WHAT IS BEING ASKED
Write out the lines as a numbered list, starting with the line that contains "Locate an element on the screen. This" and continuing through the end of the records, including both ends. Leave out blank lines and pictures.

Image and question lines
- - - -
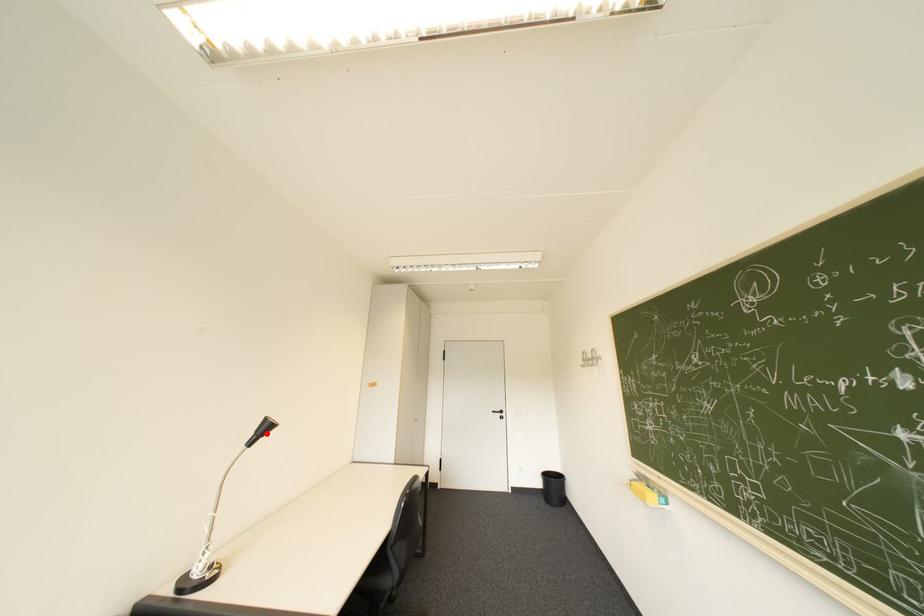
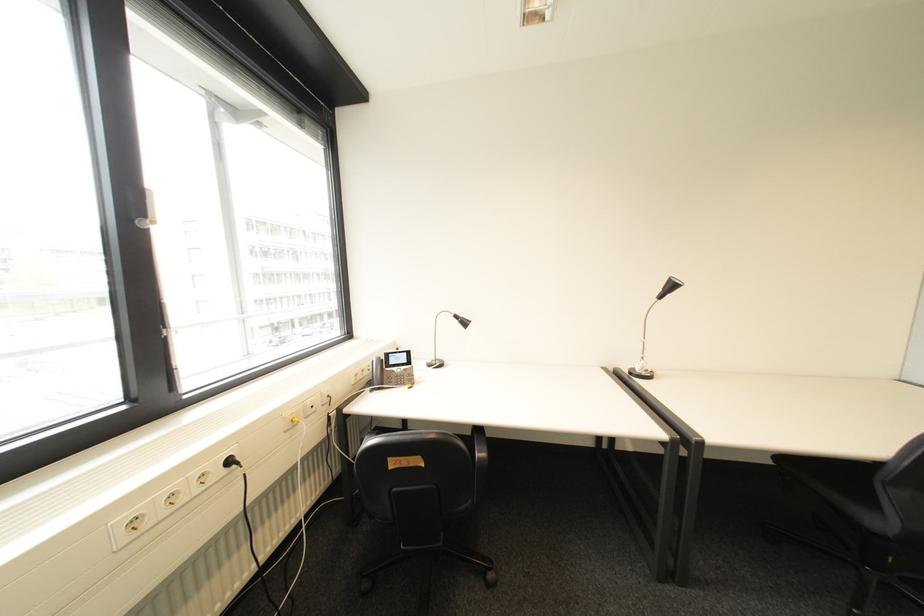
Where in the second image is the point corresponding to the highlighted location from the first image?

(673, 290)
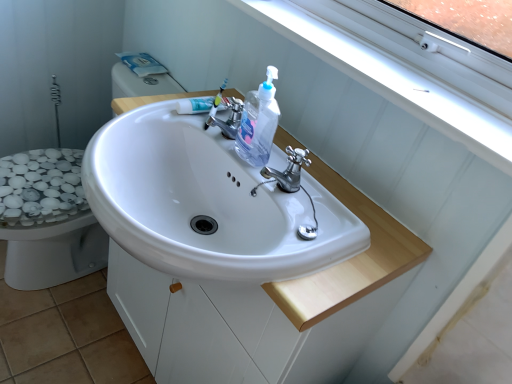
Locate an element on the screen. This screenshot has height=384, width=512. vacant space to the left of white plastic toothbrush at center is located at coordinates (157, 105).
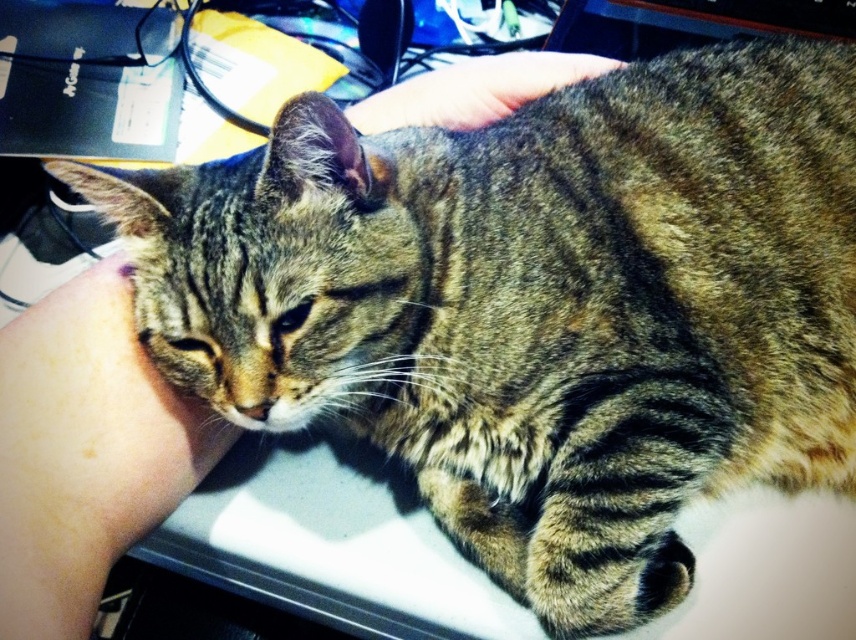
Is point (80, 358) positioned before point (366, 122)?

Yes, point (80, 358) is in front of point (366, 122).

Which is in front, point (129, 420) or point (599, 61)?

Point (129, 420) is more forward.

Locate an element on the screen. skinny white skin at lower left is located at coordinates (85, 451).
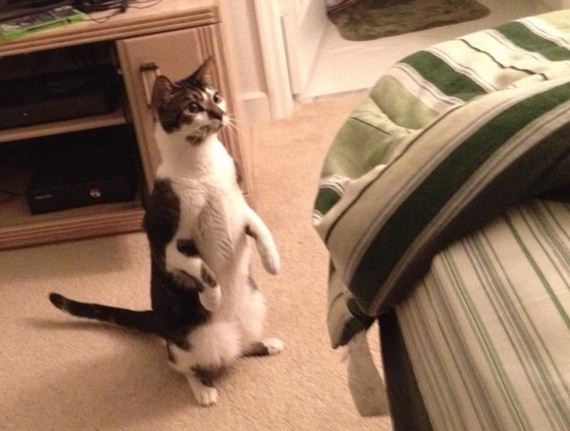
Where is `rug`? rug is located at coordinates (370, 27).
- - - -
TASK RESPONSE
1. Locate an element on the screen. This screenshot has height=384, width=512. vacant space to the left of white plastic toothbrush at center is located at coordinates (157, 105).
2. Is point (80, 358) positioned before point (366, 122)?
3. Yes, point (80, 358) is in front of point (366, 122).
4. Which is in front, point (129, 420) or point (599, 61)?
5. Point (129, 420) is more forward.
6. Locate an element on the screen. skinny white skin at lower left is located at coordinates (85, 451).
7. Where is `rug`? rug is located at coordinates (370, 27).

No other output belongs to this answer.